Top of Dataset
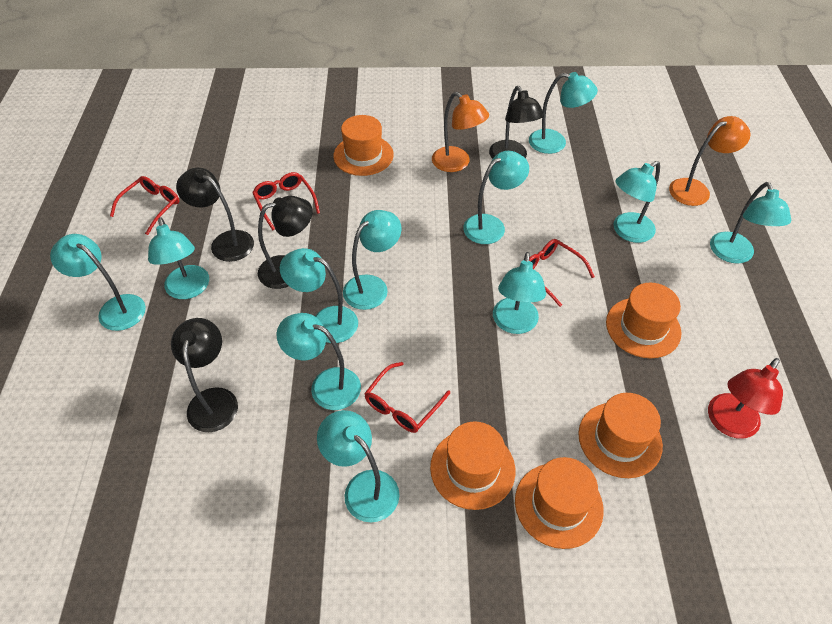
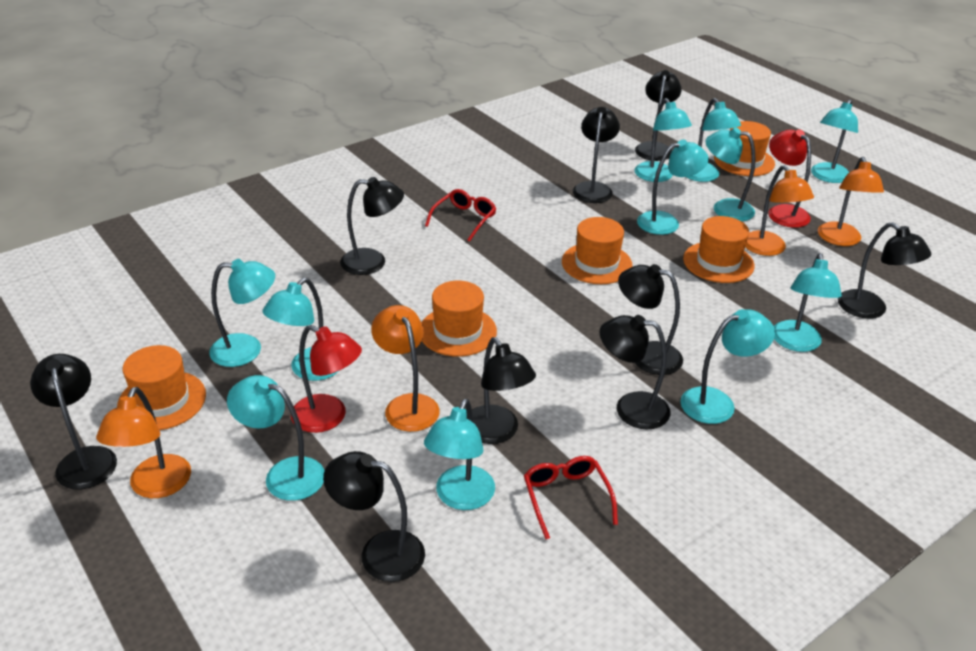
black lamp: 4 -> 9
orange lamp: 2 -> 4
red glasses: 4 -> 2
red lamp: 1 -> 2

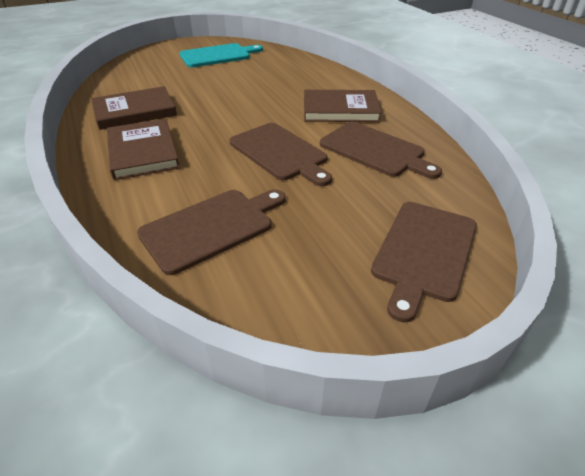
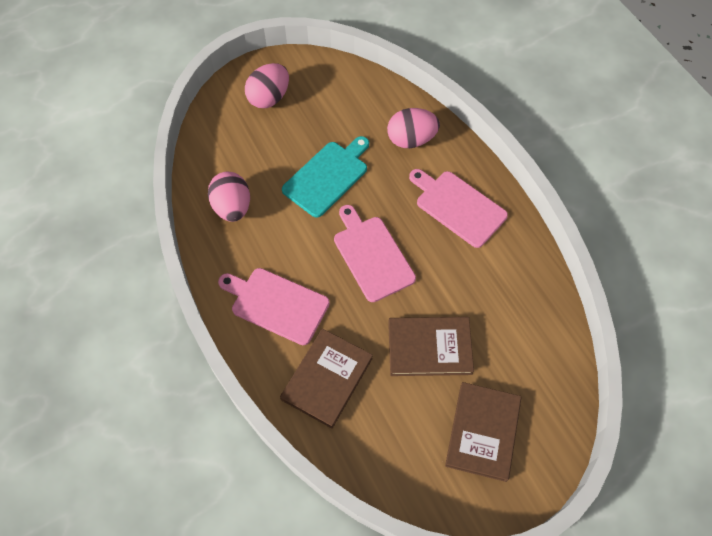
brown cutting board: 4 -> 0
pink cutting board: 0 -> 3
pink egg: 0 -> 3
Bottom of Dataset
**How to complete this task**
Search the entries above for "lamp". Return every line that has it.

**Result of the task**
black lamp: 4 -> 9
orange lamp: 2 -> 4
red lamp: 1 -> 2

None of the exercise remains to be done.